═══ Stored data

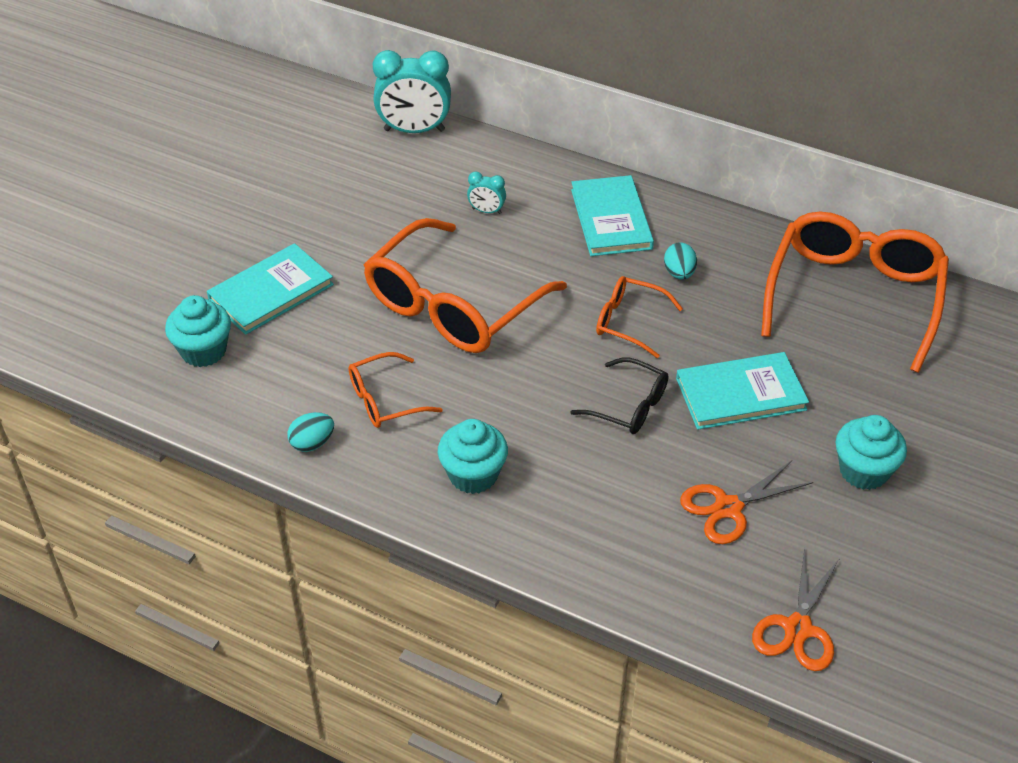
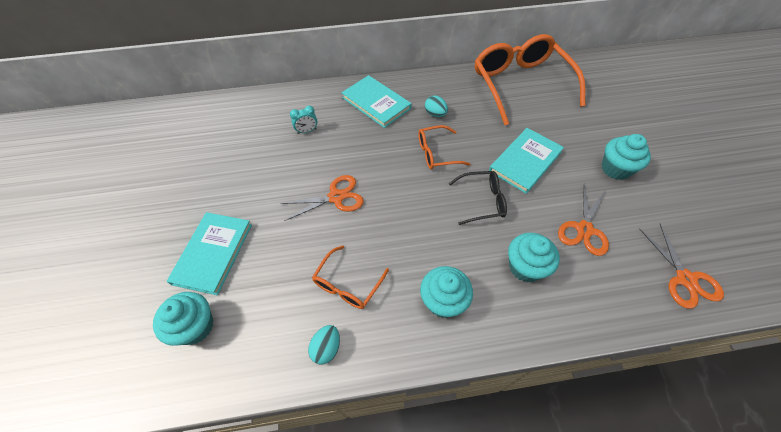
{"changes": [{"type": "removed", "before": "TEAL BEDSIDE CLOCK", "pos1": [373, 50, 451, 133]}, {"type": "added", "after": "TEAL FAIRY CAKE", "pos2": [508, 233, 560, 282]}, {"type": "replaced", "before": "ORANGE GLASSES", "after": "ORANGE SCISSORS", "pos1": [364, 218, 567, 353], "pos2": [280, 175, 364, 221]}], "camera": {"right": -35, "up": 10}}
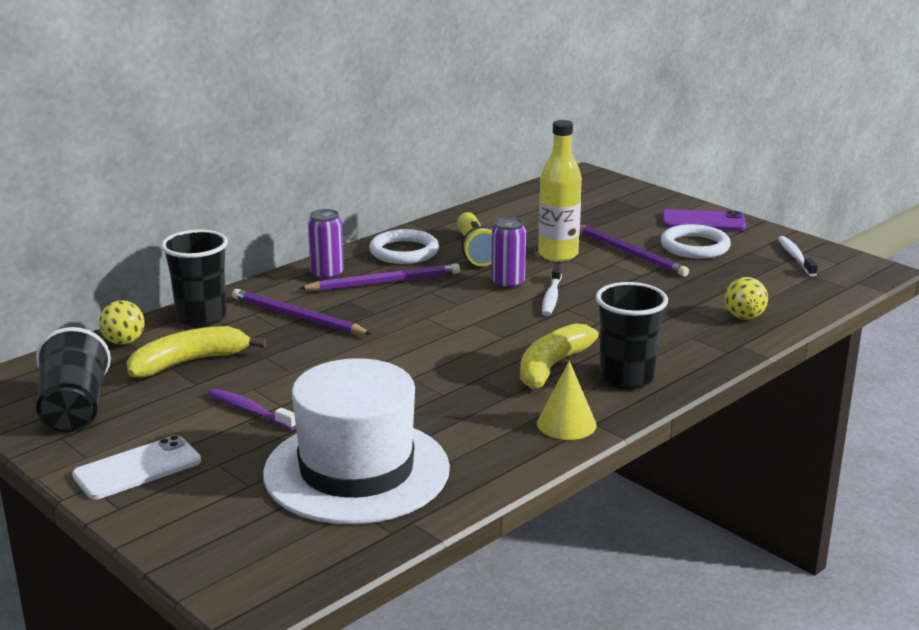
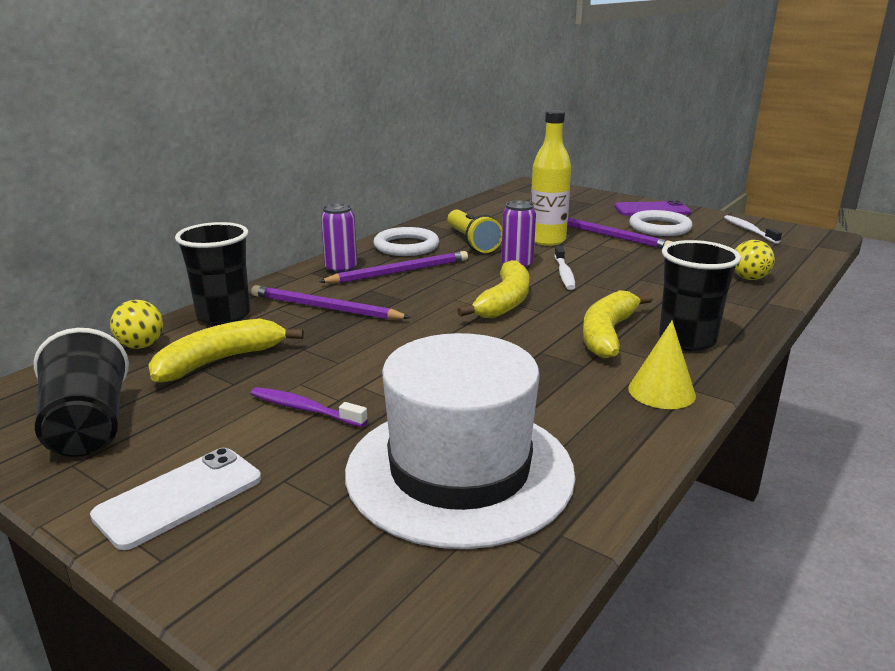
{"changes": [{"type": "added", "after": "GOLDEN BANANA", "pos2": [457, 260, 529, 318]}], "camera": {"right": -10, "up": 0}}
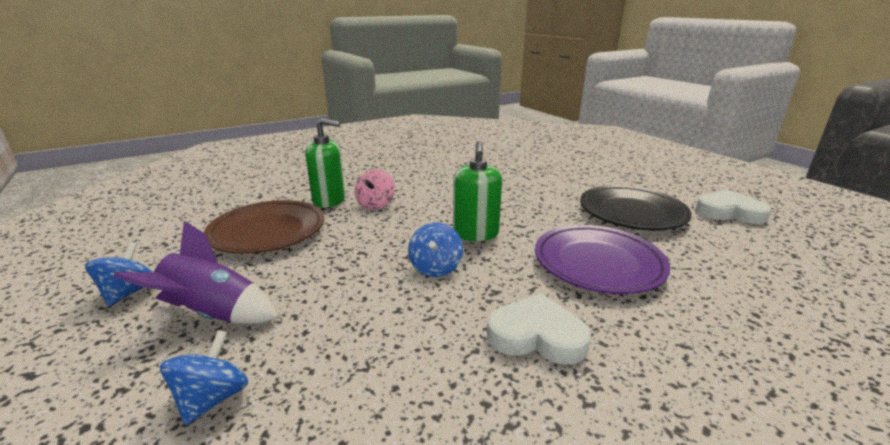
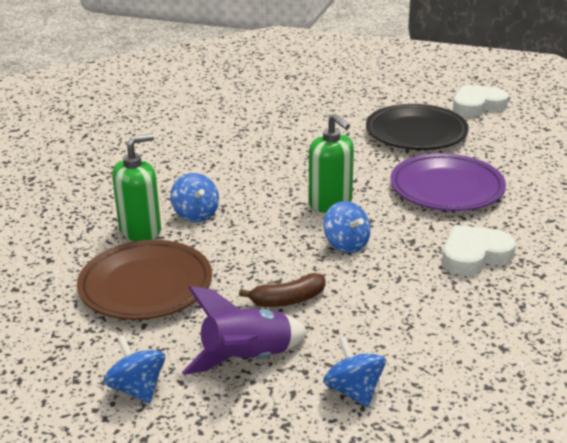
{"changes": [{"type": "added", "after": "BROWN BANANA", "pos2": [239, 273, 325, 307]}, {"type": "recoloured", "before": "ROSE-PINK WHIRLIGIG", "after": "BLUE WHIRLIGIG", "pos1": [354, 169, 395, 210], "pos2": [170, 173, 219, 222]}], "camera": {"right": -40, "up": 5}}
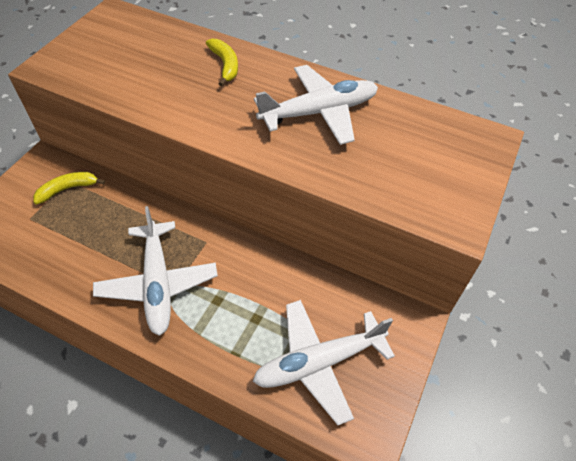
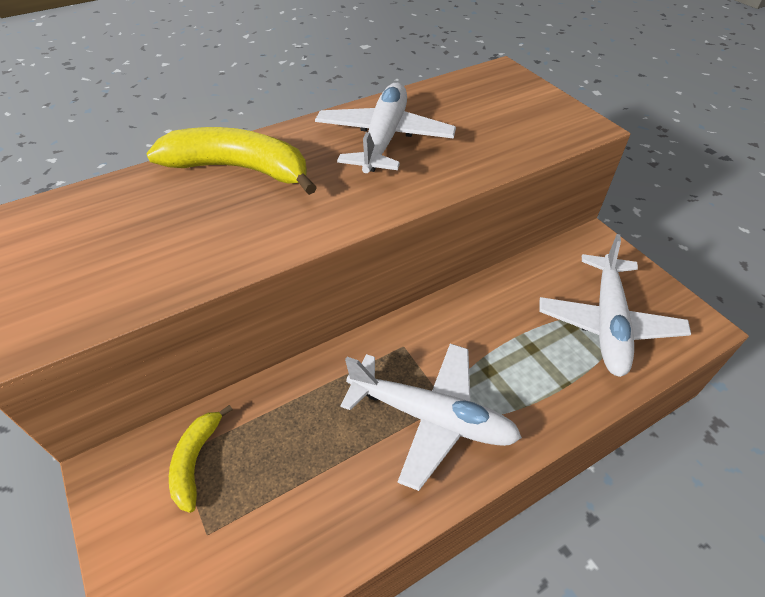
{"changes": [{"type": "resized", "before": "GOLDEN BANANA", "pos1": [206, 39, 238, 86], "pos2": [146, 127, 317, 195], "scale": 1.83}], "camera": {"right": -55, "up": -5}}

══════

### To do
The answer is every line of the data, exactly as written, with the pictures dropped.

### Answer space
{"changes": [{"type": "removed", "before": "TEAL BEDSIDE CLOCK", "pos1": [373, 50, 451, 133]}, {"type": "added", "after": "TEAL FAIRY CAKE", "pos2": [508, 233, 560, 282]}, {"type": "replaced", "before": "ORANGE GLASSES", "after": "ORANGE SCISSORS", "pos1": [364, 218, 567, 353], "pos2": [280, 175, 364, 221]}], "camera": {"right": -35, "up": 10}}
{"changes": [{"type": "added", "after": "GOLDEN BANANA", "pos2": [457, 260, 529, 318]}], "camera": {"right": -10, "up": 0}}
{"changes": [{"type": "added", "after": "BROWN BANANA", "pos2": [239, 273, 325, 307]}, {"type": "recoloured", "before": "ROSE-PINK WHIRLIGIG", "after": "BLUE WHIRLIGIG", "pos1": [354, 169, 395, 210], "pos2": [170, 173, 219, 222]}], "camera": {"right": -40, "up": 5}}
{"changes": [{"type": "resized", "before": "GOLDEN BANANA", "pos1": [206, 39, 238, 86], "pos2": [146, 127, 317, 195], "scale": 1.83}], "camera": {"right": -55, "up": -5}}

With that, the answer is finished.